WHAT THE EXERCISE ASKS >> Return, character for character, the lines from the one bearing "purple robot [662,483,717,547]" through the end of the material. Omit everything before that line.

----------------

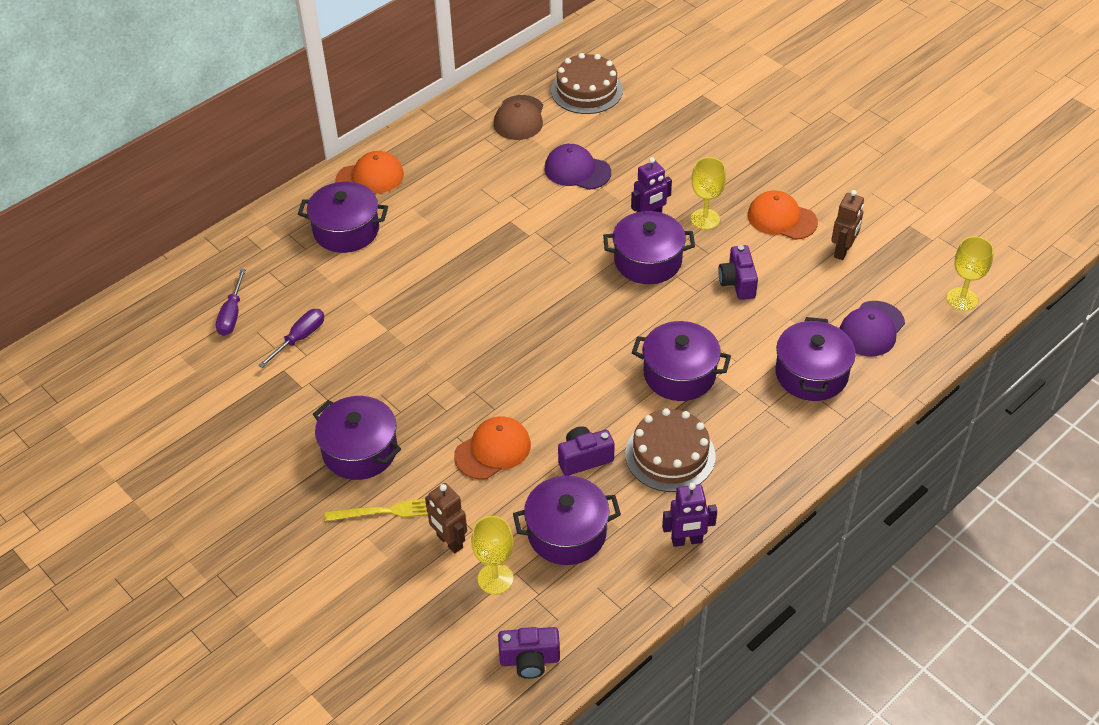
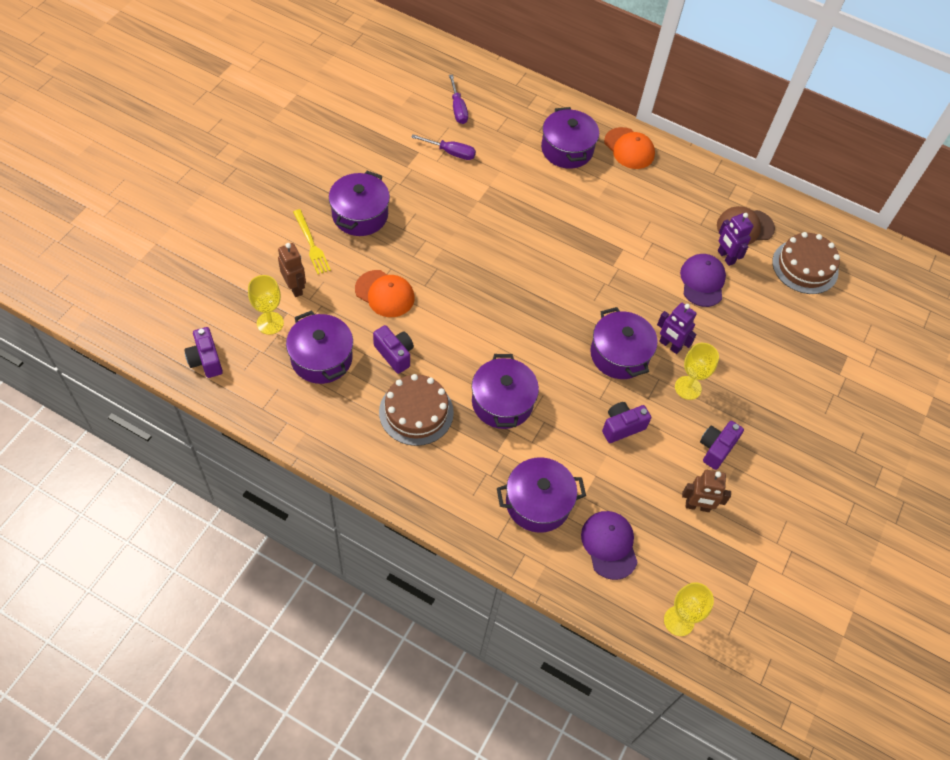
camera: 65 degrees right, 10 degrees up
purple screwdriver [216,269,246,336] -> purple screwdriver turned 90 degrees counterclockwise [449,75,468,124]
brown robot [425,483,467,554] -> brown robot turned 120 degrees clockwise [278,243,306,297]
purple robot [662,483,717,547] -> purple robot moved to [718,213,753,266]
orange cap [748,190,818,240] -> purple camera [700,421,744,470]
purple cap [840,301,905,356] -> purple cap turned 60 degrees clockwise [581,511,638,580]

----------------

RESULT >>
purple robot [662,483,717,547] -> purple robot moved to [718,213,753,266]
orange cap [748,190,818,240] -> purple camera [700,421,744,470]
purple cap [840,301,905,356] -> purple cap turned 60 degrees clockwise [581,511,638,580]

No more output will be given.